[Dataset]

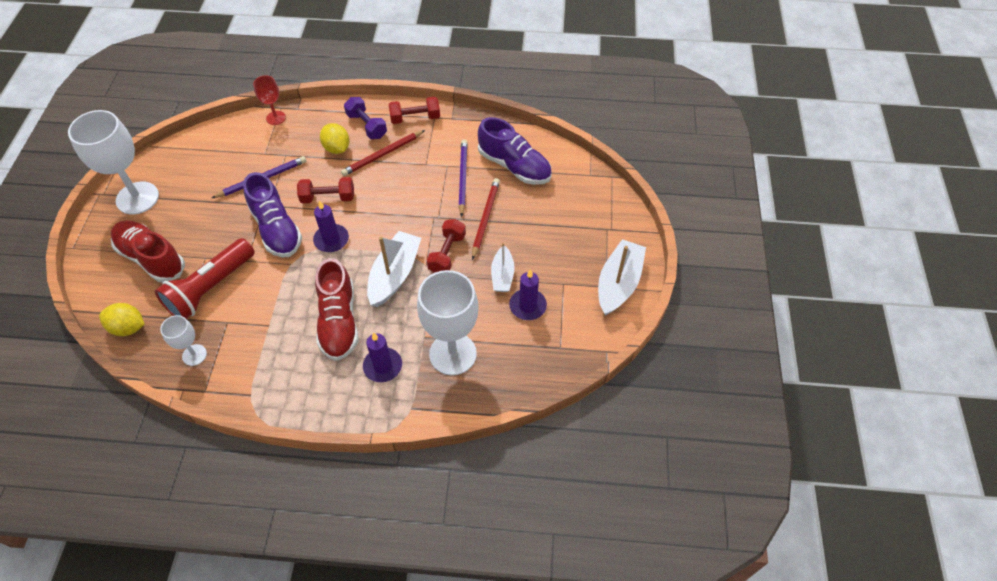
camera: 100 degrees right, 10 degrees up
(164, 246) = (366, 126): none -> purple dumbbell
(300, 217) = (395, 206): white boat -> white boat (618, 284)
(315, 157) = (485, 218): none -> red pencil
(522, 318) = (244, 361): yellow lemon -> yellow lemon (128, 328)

[/Dataset]

→ Job:
If a line above includes the string "none", pick it out.

→ Answer box:
(164, 246) = (366, 126): none -> purple dumbbell
(315, 157) = (485, 218): none -> red pencil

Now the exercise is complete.